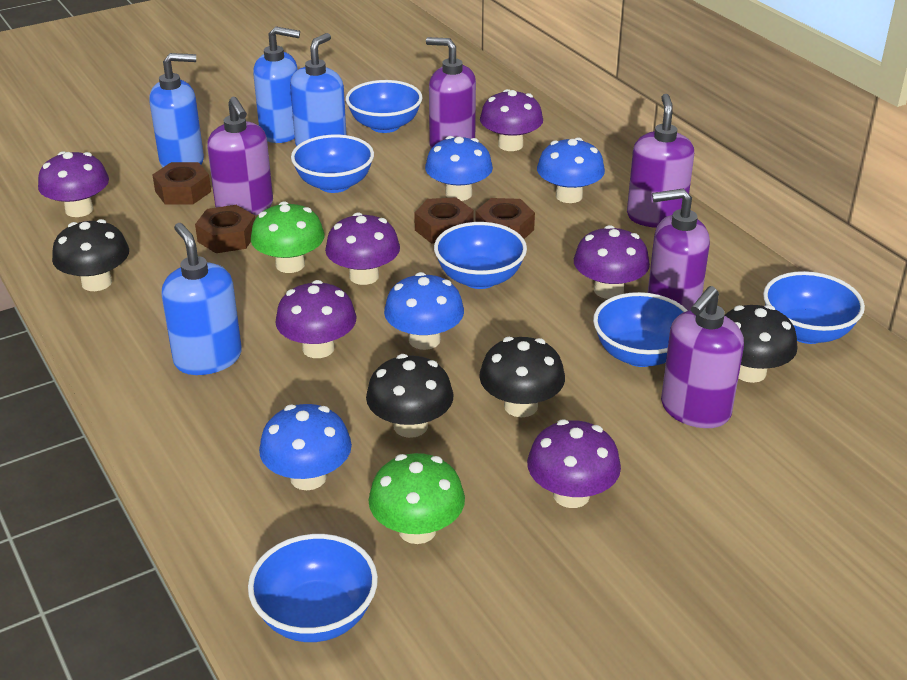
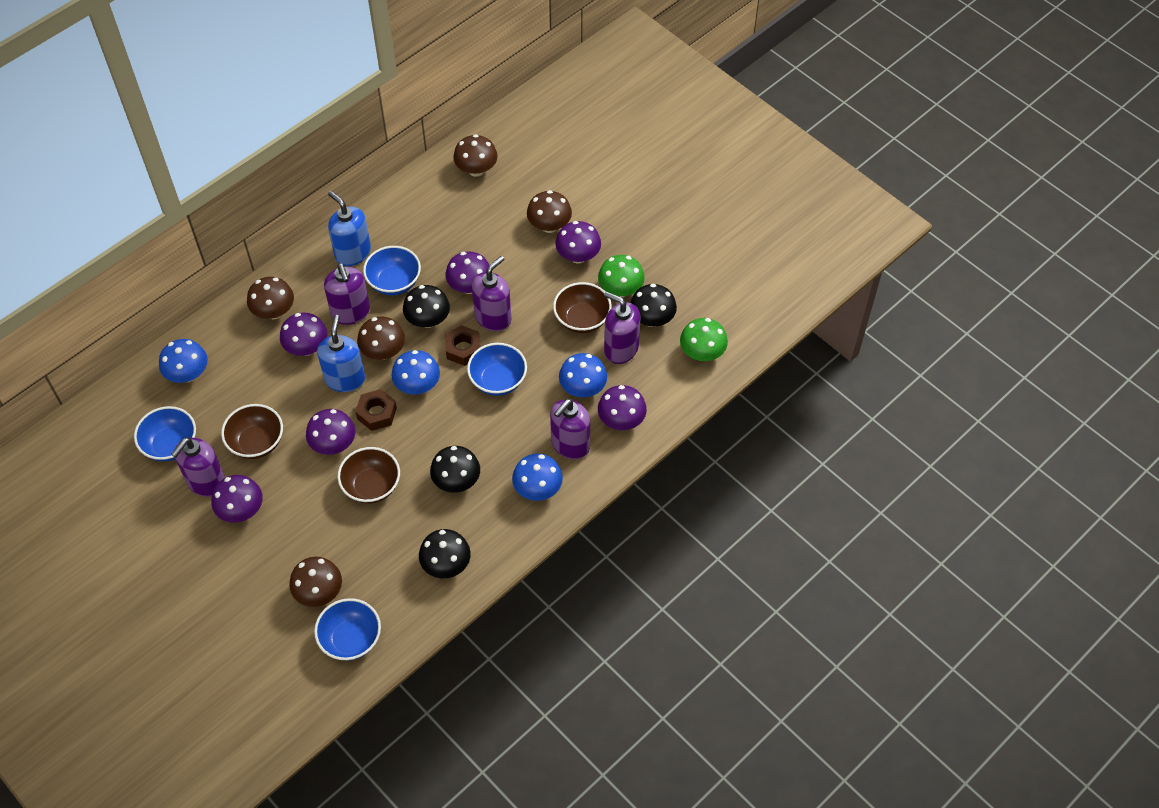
blue bowl: 6 -> 4
blue soap dispenser: 4 -> 2
brown bowl: 0 -> 3
brown mushroom: 0 -> 5
brown nut: 4 -> 2

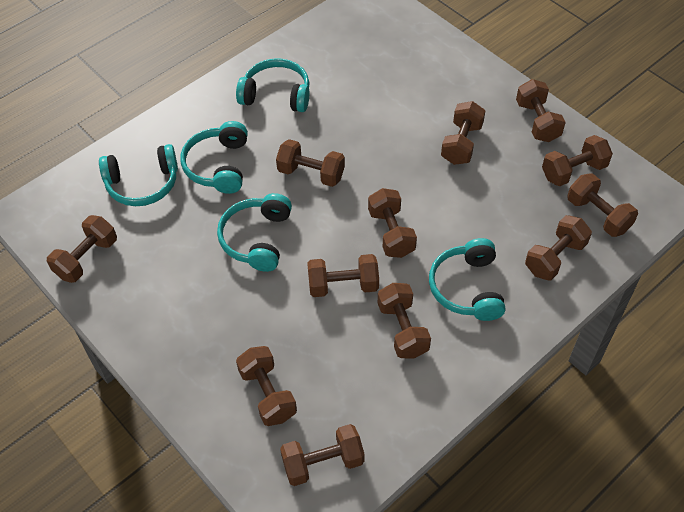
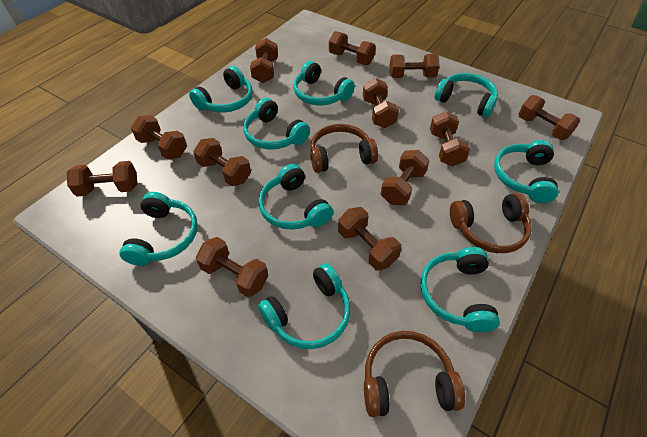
brown headphones: 0 -> 3
turquoise headphones: 5 -> 9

* * * * * * * * *

| What to work on |
Set the listing down again exactly, skipping each picture.

| Answer space |
blue bowl: 6 -> 4
blue soap dispenser: 4 -> 2
brown bowl: 0 -> 3
brown mushroom: 0 -> 5
brown nut: 4 -> 2

brown headphones: 0 -> 3
turquoise headphones: 5 -> 9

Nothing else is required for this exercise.